--- Work to be completed ---
Extract each line from the entries below that has the string "Segment" in it.

--- Data shown ---

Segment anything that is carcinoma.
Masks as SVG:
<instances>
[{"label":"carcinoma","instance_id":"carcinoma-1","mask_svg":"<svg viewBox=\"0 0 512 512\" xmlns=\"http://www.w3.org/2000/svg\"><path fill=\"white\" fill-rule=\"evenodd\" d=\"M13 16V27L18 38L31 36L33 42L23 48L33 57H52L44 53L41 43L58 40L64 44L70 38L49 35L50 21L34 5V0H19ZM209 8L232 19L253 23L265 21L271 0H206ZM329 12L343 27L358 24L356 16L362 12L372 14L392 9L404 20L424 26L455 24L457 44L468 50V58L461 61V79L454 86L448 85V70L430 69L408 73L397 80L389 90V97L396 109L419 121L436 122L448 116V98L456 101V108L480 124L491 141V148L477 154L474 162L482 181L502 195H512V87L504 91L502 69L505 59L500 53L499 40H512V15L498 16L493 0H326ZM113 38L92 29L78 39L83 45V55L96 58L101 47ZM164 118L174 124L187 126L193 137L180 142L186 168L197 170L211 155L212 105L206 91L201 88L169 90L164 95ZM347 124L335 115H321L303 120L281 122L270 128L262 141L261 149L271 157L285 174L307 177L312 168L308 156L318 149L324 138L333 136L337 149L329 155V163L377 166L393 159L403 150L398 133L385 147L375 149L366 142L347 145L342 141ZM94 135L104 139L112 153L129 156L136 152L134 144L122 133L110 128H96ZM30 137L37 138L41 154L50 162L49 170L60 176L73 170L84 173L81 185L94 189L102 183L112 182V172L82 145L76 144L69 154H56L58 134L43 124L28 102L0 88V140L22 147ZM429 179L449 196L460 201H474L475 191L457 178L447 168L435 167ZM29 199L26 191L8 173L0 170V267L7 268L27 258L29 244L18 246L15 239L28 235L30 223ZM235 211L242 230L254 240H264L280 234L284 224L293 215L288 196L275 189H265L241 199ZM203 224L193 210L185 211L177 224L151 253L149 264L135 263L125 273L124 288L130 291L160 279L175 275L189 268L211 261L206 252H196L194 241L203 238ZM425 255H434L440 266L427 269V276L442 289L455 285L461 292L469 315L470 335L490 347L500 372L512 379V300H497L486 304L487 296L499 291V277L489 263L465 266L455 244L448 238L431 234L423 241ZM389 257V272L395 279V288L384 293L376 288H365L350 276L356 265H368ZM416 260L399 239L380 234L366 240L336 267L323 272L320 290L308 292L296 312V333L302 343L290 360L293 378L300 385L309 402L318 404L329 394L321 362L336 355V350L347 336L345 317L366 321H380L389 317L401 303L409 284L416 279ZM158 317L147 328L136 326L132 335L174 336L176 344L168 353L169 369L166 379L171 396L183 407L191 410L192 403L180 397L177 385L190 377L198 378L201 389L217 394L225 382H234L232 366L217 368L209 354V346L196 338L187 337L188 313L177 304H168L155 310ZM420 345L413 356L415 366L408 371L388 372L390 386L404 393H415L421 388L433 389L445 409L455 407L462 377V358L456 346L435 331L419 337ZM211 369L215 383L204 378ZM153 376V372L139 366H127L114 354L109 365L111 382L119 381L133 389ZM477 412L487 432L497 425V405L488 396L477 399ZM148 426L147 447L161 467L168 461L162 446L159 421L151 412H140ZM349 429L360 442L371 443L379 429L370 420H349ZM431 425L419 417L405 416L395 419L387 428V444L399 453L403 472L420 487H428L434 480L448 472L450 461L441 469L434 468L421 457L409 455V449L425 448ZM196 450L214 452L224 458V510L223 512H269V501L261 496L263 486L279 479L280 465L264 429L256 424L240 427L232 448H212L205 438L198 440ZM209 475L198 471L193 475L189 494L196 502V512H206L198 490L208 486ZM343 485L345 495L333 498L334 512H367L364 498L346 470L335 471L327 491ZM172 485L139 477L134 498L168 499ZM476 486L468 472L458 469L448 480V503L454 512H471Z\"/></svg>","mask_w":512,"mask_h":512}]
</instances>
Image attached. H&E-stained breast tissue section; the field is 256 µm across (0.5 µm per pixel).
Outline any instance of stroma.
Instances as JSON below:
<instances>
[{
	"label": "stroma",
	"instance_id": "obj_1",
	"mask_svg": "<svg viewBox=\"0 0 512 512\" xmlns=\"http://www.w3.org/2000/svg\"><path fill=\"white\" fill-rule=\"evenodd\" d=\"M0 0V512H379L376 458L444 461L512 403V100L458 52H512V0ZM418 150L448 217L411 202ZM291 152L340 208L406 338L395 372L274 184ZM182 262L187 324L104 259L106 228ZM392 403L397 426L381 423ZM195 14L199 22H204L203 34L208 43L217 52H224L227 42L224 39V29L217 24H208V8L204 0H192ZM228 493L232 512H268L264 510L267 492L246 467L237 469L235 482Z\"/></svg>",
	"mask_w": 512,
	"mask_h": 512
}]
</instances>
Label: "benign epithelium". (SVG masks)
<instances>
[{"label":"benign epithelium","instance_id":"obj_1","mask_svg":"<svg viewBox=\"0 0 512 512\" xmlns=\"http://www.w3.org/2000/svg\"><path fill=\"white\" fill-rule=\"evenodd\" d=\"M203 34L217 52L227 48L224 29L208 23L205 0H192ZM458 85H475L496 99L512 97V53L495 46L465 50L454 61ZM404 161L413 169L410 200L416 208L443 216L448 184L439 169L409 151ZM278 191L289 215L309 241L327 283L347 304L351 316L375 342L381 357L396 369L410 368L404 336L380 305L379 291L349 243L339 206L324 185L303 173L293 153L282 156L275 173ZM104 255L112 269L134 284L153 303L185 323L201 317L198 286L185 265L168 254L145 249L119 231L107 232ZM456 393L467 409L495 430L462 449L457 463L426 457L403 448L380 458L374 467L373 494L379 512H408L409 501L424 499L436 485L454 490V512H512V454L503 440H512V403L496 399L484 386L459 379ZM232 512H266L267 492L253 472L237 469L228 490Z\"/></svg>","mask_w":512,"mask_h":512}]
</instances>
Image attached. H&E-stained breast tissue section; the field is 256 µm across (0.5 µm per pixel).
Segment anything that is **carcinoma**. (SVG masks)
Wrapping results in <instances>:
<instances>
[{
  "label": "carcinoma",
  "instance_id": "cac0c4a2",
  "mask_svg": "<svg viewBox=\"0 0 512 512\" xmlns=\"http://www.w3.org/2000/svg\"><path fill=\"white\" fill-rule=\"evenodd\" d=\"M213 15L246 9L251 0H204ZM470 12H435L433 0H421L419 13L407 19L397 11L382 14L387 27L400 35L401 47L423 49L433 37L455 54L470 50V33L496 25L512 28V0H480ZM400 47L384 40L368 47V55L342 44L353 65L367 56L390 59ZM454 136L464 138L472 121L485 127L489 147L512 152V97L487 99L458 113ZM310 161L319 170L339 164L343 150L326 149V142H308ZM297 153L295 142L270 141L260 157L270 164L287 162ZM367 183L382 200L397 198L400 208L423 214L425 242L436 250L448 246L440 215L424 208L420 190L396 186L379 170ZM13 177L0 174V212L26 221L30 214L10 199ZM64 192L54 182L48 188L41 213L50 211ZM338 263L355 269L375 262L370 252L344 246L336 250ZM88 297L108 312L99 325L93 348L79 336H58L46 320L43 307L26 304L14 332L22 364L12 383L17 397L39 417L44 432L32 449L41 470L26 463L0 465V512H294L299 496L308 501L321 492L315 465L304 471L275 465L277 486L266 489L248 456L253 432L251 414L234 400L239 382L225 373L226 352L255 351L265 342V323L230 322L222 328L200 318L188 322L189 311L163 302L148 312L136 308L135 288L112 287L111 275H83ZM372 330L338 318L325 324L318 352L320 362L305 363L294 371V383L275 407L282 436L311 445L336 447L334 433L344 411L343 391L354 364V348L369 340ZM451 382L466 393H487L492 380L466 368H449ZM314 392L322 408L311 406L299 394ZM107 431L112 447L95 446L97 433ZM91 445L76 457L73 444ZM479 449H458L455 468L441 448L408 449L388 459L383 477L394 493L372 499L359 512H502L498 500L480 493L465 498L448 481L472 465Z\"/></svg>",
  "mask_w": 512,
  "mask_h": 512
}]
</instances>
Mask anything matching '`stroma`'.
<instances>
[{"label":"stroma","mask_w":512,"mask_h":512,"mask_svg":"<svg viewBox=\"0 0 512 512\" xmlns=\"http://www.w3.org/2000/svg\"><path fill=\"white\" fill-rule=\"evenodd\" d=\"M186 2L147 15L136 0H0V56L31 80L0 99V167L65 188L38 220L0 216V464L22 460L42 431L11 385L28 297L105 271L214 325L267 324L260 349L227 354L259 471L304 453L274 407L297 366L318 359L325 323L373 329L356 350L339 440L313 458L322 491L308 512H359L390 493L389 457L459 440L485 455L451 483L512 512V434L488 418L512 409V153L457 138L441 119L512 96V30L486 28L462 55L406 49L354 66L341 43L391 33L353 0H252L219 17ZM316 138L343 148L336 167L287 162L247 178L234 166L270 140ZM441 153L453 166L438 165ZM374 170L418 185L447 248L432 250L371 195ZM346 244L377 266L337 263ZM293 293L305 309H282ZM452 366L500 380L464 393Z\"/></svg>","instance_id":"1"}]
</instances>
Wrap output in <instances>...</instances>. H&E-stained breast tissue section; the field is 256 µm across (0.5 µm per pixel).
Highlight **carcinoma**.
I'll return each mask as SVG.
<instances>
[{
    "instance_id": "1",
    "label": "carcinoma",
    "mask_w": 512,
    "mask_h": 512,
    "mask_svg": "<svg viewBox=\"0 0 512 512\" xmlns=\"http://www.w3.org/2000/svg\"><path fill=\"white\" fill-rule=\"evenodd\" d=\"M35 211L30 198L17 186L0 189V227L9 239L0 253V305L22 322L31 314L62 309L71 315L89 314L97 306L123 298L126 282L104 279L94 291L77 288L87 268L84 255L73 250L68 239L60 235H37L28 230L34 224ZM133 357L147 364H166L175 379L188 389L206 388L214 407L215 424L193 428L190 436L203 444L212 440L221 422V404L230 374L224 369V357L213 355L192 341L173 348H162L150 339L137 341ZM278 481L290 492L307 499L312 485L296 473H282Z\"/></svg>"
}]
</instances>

--- Task result ---
Segment anything that is carcinoma.
Segment anything that is **carcinoma**. (SVG masks)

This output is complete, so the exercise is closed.